§ Description of the task: Omit the pictures while printing every entry below exactly as given.

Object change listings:
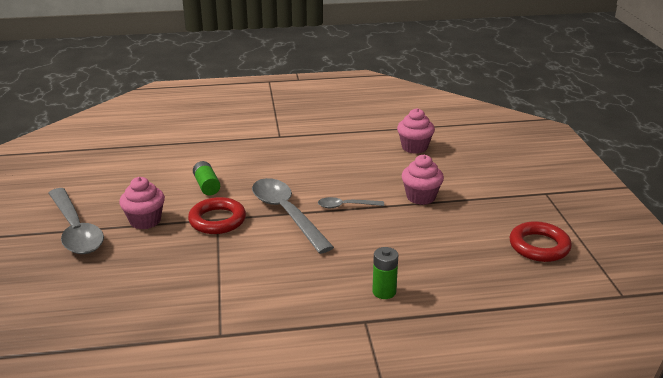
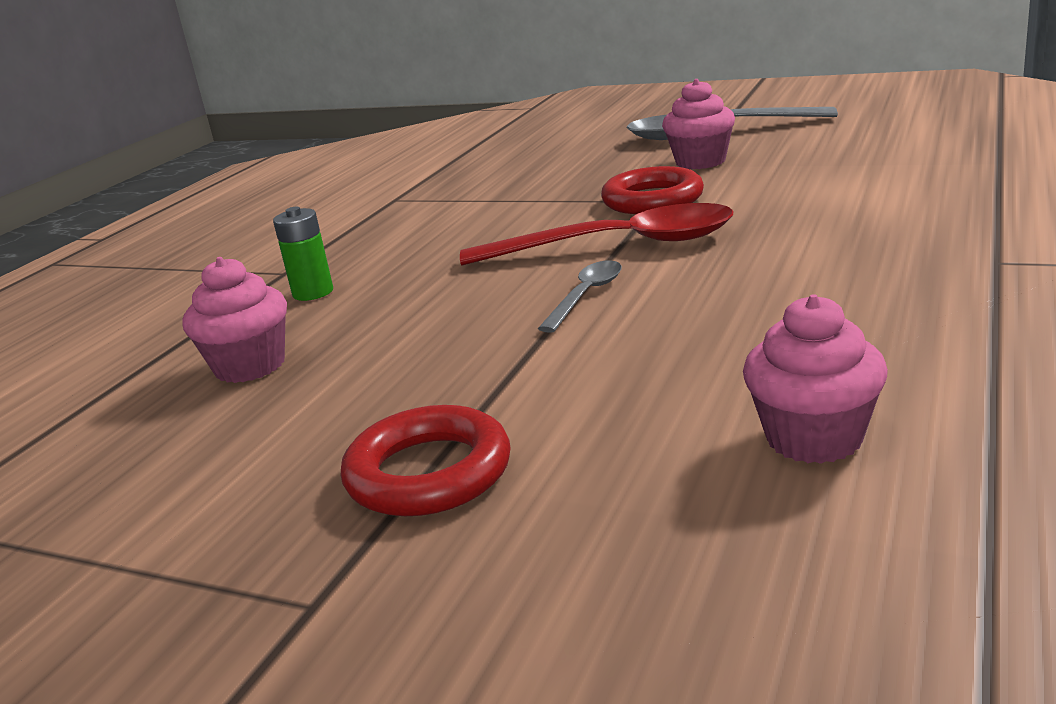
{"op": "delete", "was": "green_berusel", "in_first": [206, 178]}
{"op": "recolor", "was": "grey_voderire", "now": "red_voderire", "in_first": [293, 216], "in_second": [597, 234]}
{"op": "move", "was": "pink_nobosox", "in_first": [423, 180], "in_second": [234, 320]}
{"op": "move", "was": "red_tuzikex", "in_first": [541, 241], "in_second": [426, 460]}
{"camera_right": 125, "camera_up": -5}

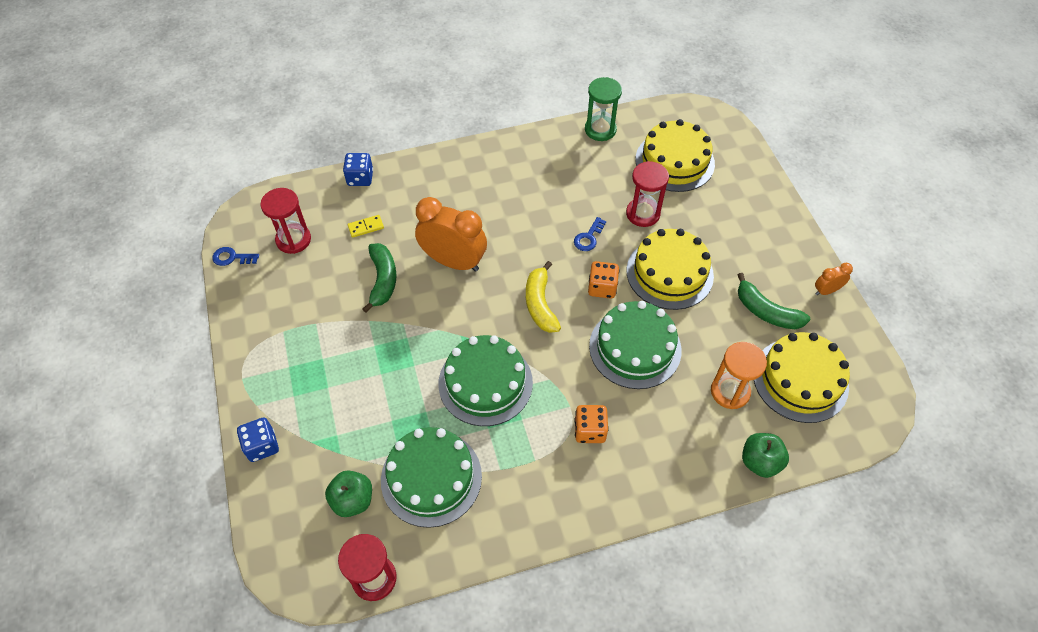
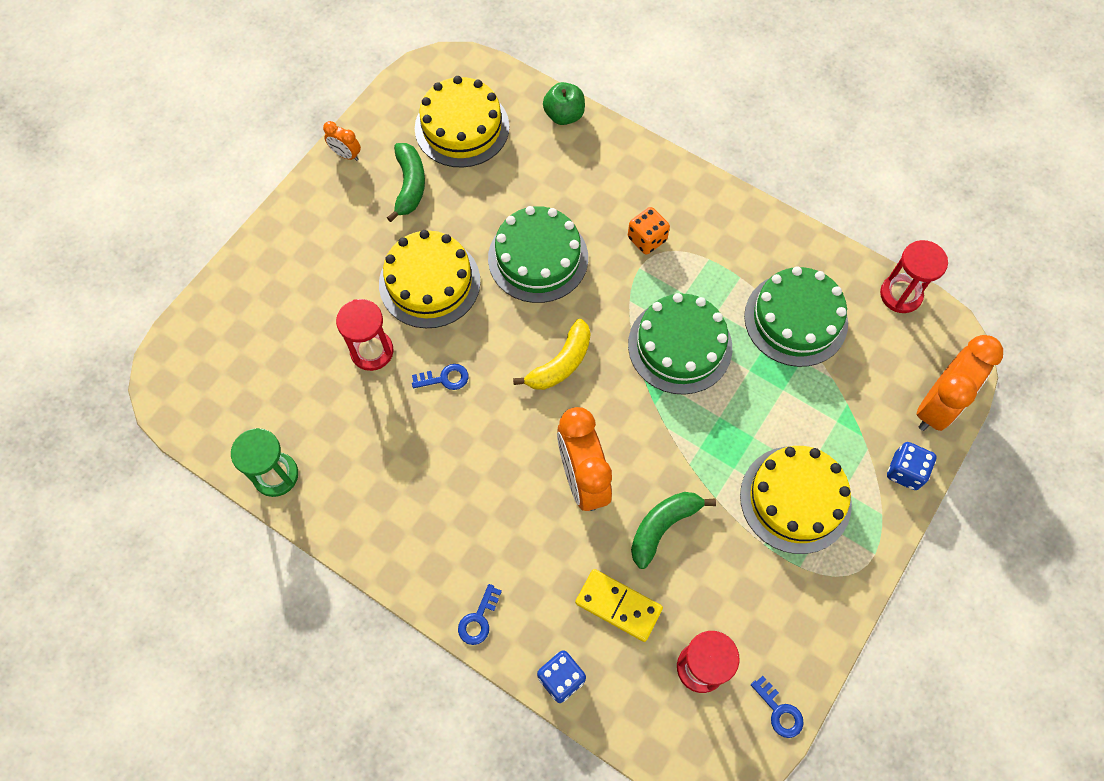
{"op": "delete", "was": "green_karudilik", "in_first": [348, 493]}
{"op": "resize", "was": "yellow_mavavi", "in_first": [366, 226], "in_second": [619, 605], "ratio": 1.73}
{"op": "delete", "was": "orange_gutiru", "in_first": [603, 280]}
{"op": "move", "was": "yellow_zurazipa", "in_first": [675, 155], "in_second": [796, 500]}
{"op": "delete", "was": "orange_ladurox", "in_first": [739, 375]}
{"op": "insert", "now": "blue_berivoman", "in_second": [480, 614]}
{"op": "insert", "now": "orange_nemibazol", "in_second": [959, 383]}
{"camera_right": -130, "camera_up": 10}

§ Your solution:
{"op": "delete", "was": "green_berusel", "in_first": [206, 178]}
{"op": "recolor", "was": "grey_voderire", "now": "red_voderire", "in_first": [293, 216], "in_second": [597, 234]}
{"op": "move", "was": "pink_nobosox", "in_first": [423, 180], "in_second": [234, 320]}
{"op": "move", "was": "red_tuzikex", "in_first": [541, 241], "in_second": [426, 460]}
{"camera_right": 125, "camera_up": -5}

{"op": "delete", "was": "green_karudilik", "in_first": [348, 493]}
{"op": "resize", "was": "yellow_mavavi", "in_first": [366, 226], "in_second": [619, 605], "ratio": 1.73}
{"op": "delete", "was": "orange_gutiru", "in_first": [603, 280]}
{"op": "move", "was": "yellow_zurazipa", "in_first": [675, 155], "in_second": [796, 500]}
{"op": "delete", "was": "orange_ladurox", "in_first": [739, 375]}
{"op": "insert", "now": "blue_berivoman", "in_second": [480, 614]}
{"op": "insert", "now": "orange_nemibazol", "in_second": [959, 383]}
{"camera_right": -130, "camera_up": 10}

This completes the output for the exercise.